- [Prompt] Copy, from the material below, every line in which the word "right" can be found.
[Start of Attachment]
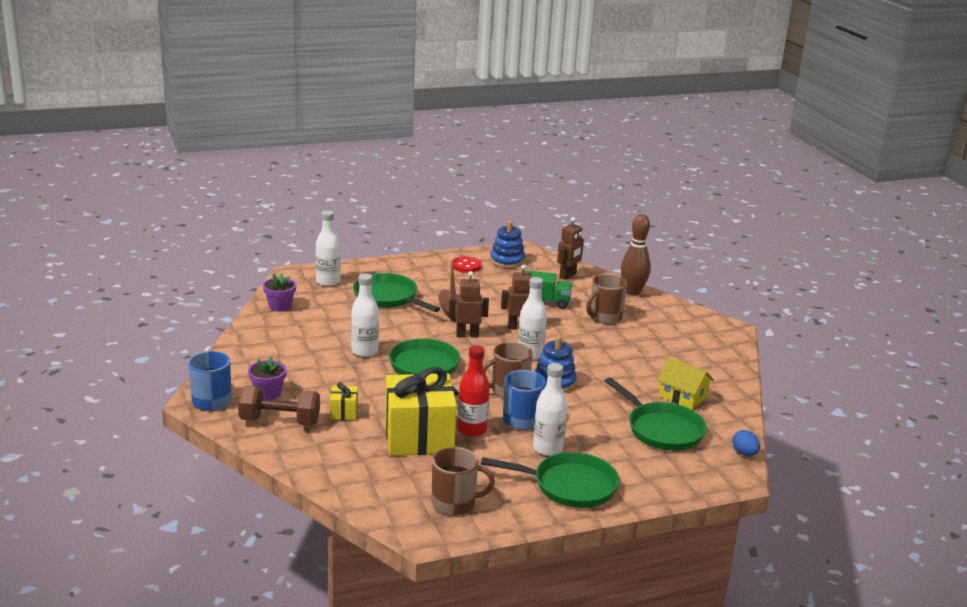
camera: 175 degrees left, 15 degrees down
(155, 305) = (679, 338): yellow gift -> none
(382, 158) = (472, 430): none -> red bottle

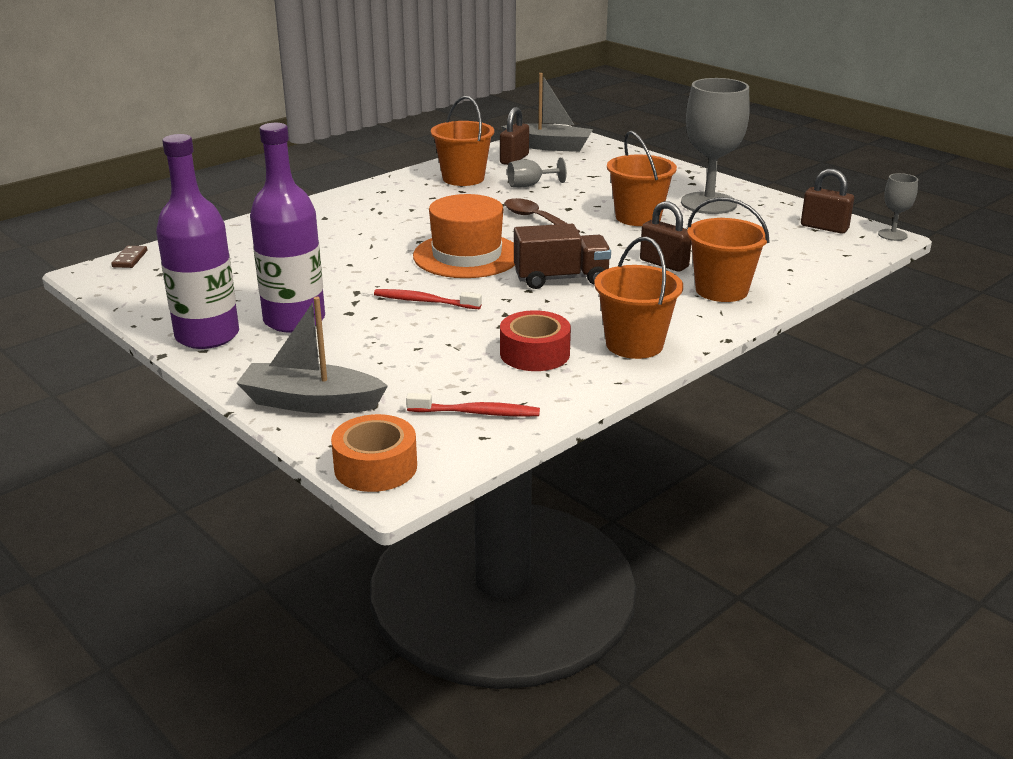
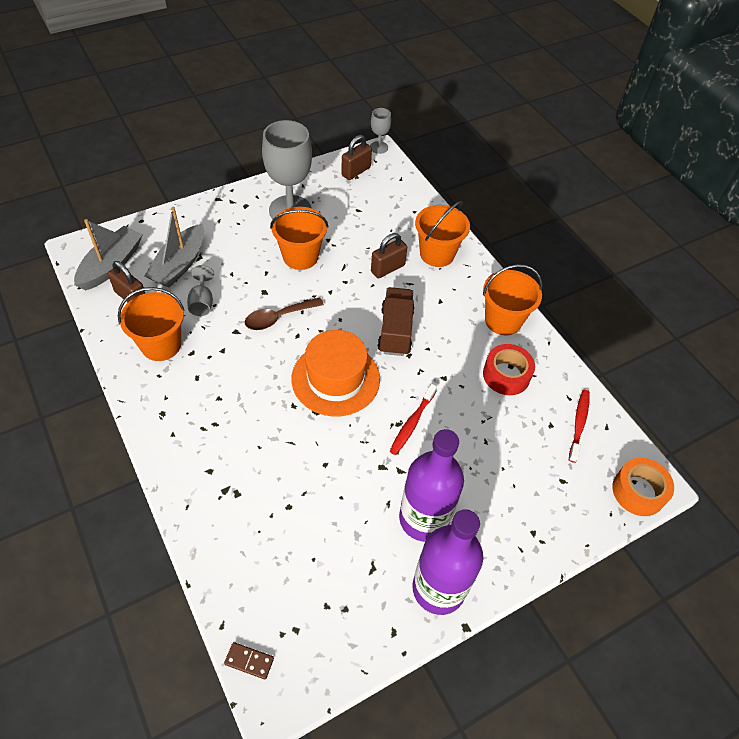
camera: 80 degrees left, 25 degrees up
(311, 402) = (556, 520): grey boat -> grey boat (179, 264)

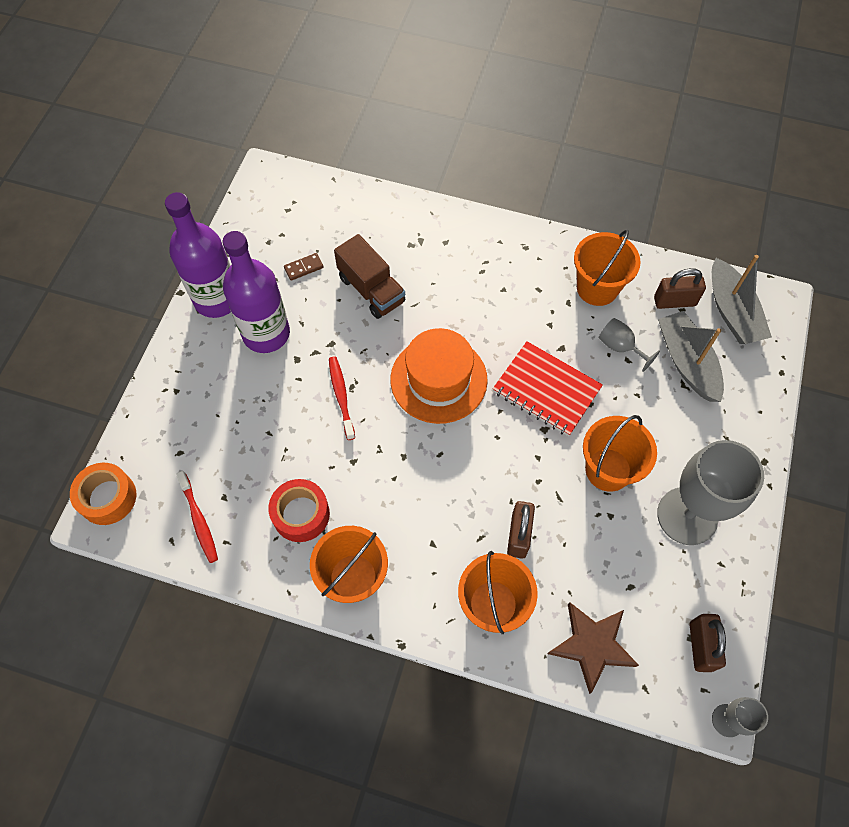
camera: 140 degrees right, 10 degrees up
(249, 661) = (298, 177): brown domino -> brown domino (304, 268)
(278, 318) = (546, 390): brown spoon -> red notebook
(395, 331) = (438, 469): brown truck -> brown truck (371, 290)
(406, 206) = (592, 645): none -> brown star

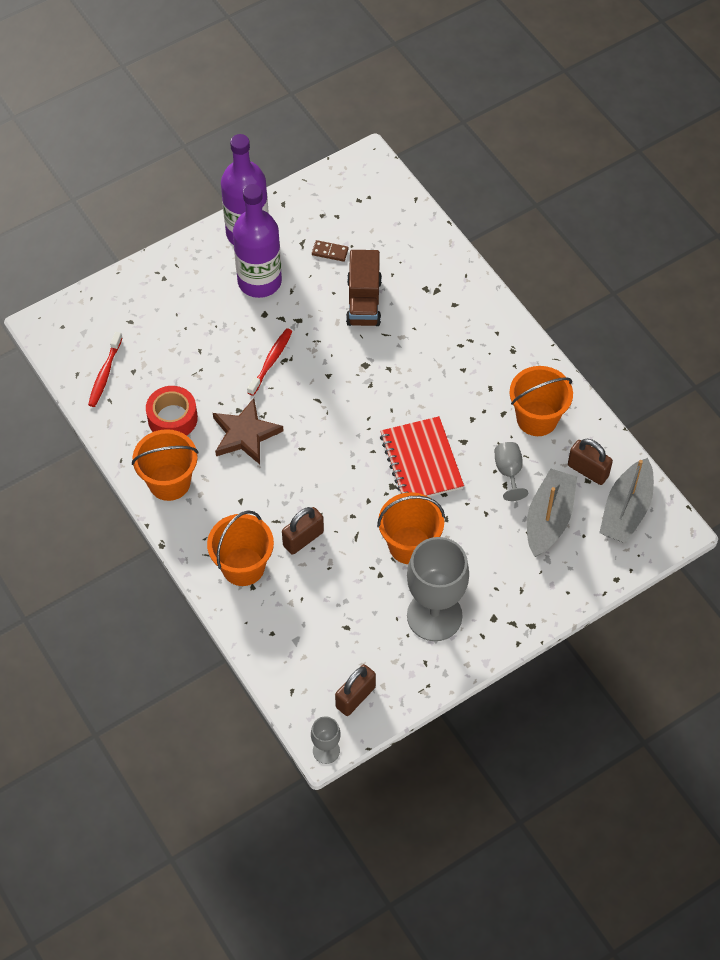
camera: 40 degrees right, 5 degrees down
(107, 497) = (61, 318): orange tape -> none
(438, 379) = (350, 398): orange hat -> none
(592, 645) = (283, 640): brown star -> brown star (245, 434)

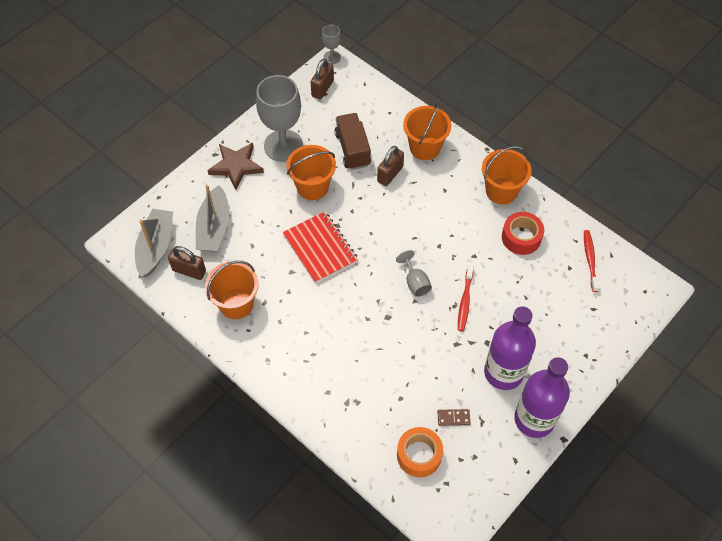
camera: 165 degrees right, 0 degrees up
(245, 434) = (461, 238): brown star -> brown star (236, 166)
(364, 302) = (407, 375): brown truck -> brown truck (352, 149)
(377, 228) = (419, 455): none -> orange tape
(509, 472) = (251, 255): grey goblet -> grey goblet (415, 282)

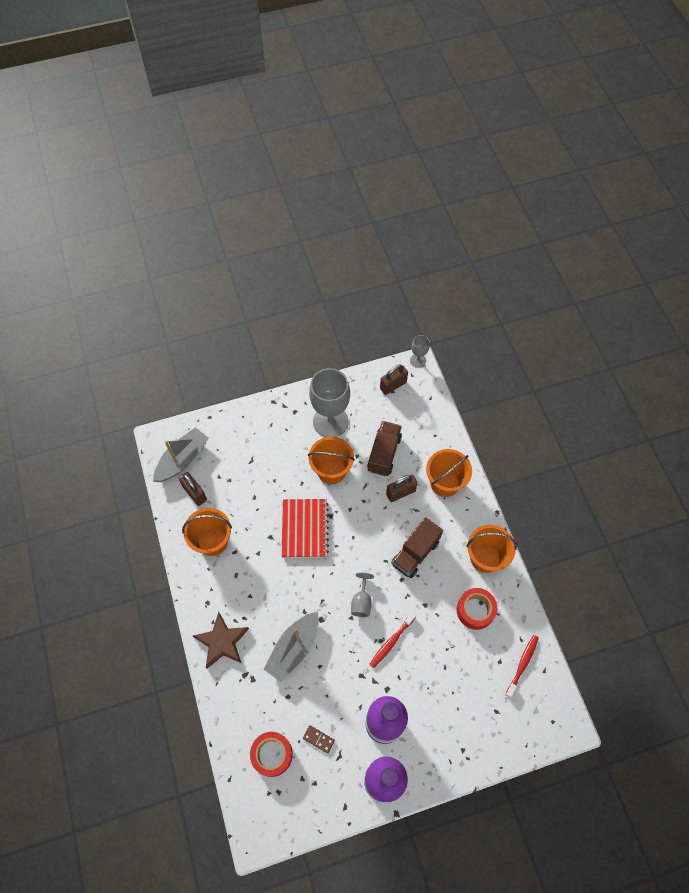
camera: 30 degrees right, 5 degrees up
(214, 227) = (235, 466): grey boat -> grey boat (294, 648)
(236, 166) = (283, 421): brown star -> brown star (222, 642)
(419, 455) = (272, 754): orange tape -> red tape
(437, 217) = (415, 553): none -> brown truck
[End of Attachment]
- [Result]
camera: 140 degrees right, 10 degrees up
camera: 40 degrees right, 5 degrees down
camera: 165 degrees right, 0 degrees up
camera: 30 degrees right, 5 degrees up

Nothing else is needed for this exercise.